> [PROBLEM TO WORK ON] Below is some data. Retype exactly the lines starting at the one with "R5: 4.7k (DRV, PWM) -> 2.2 (DRV, PWM)" and ending at the one with "U7 pin SQW: none -> SDA".

> [AVAILABLE RECORDS]
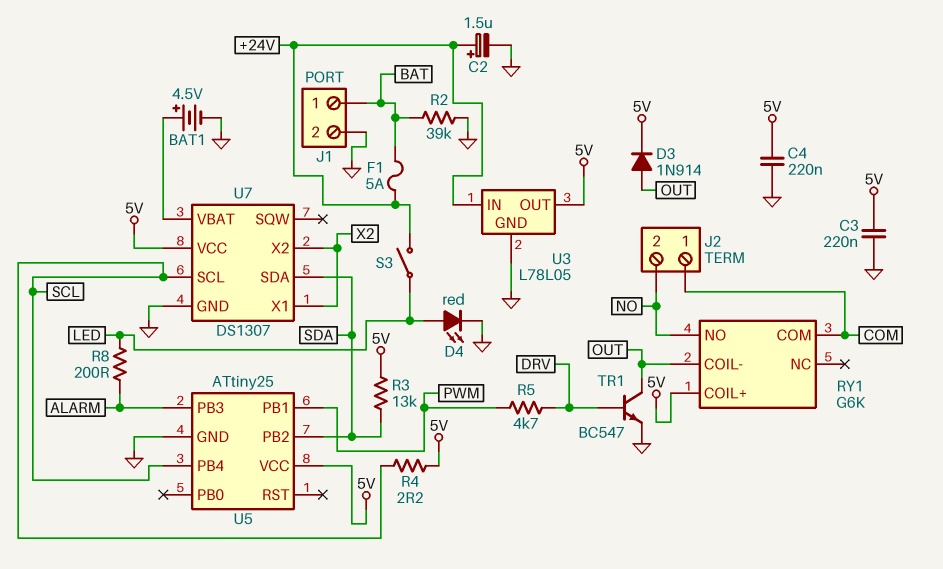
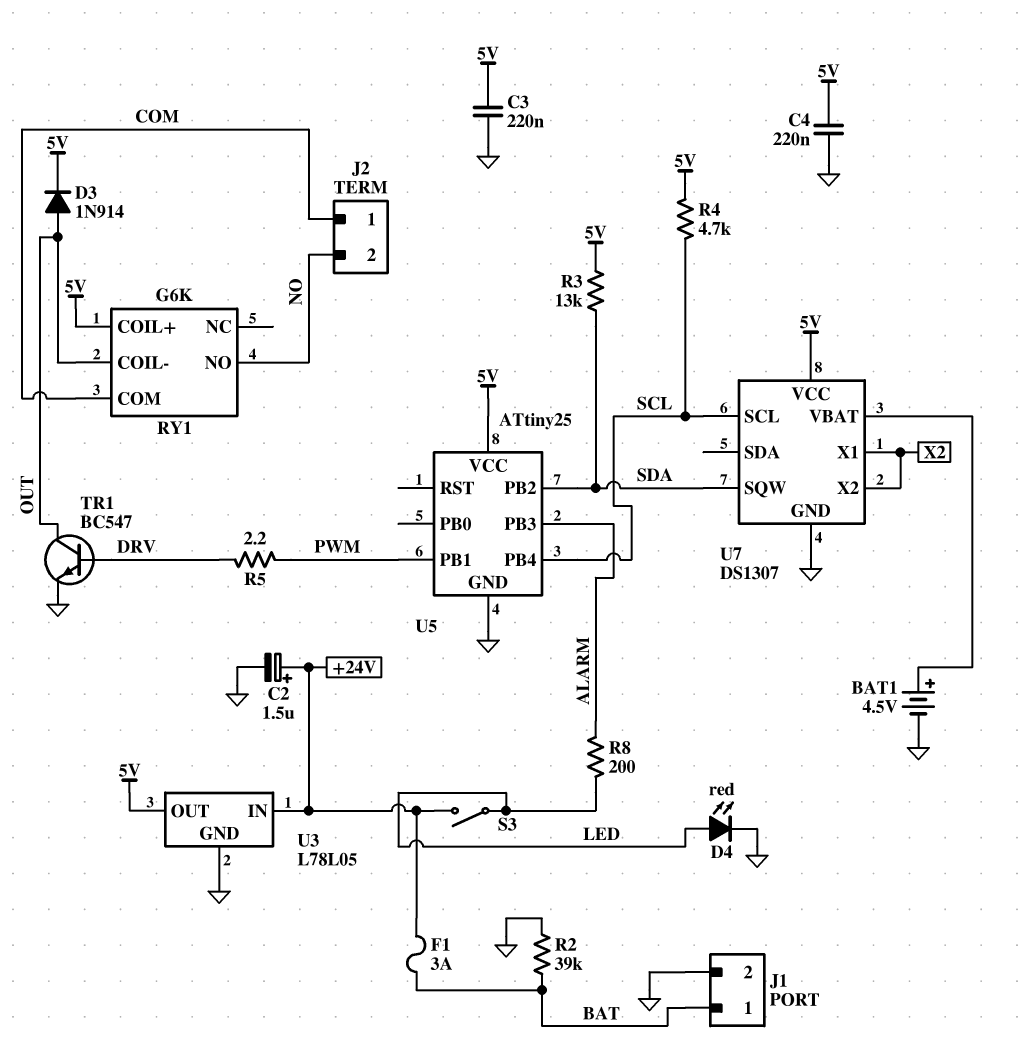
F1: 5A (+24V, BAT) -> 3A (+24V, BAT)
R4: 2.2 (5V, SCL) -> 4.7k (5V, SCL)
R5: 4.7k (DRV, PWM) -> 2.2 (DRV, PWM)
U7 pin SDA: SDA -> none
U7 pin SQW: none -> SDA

---

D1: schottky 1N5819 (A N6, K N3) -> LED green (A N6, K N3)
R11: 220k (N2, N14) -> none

...

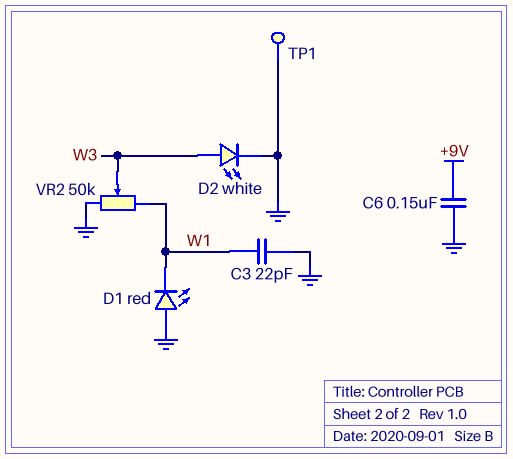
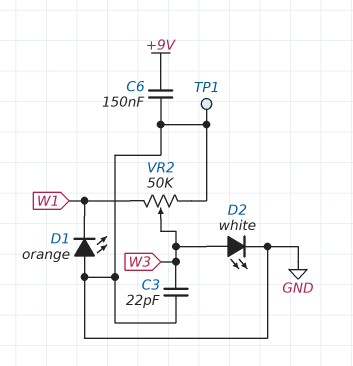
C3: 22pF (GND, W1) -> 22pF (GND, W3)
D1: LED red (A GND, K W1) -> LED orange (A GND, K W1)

> [COMPLETED EXERCISE]
R5: 4.7k (DRV, PWM) -> 2.2 (DRV, PWM)
U7 pin SDA: SDA -> none
U7 pin SQW: none -> SDA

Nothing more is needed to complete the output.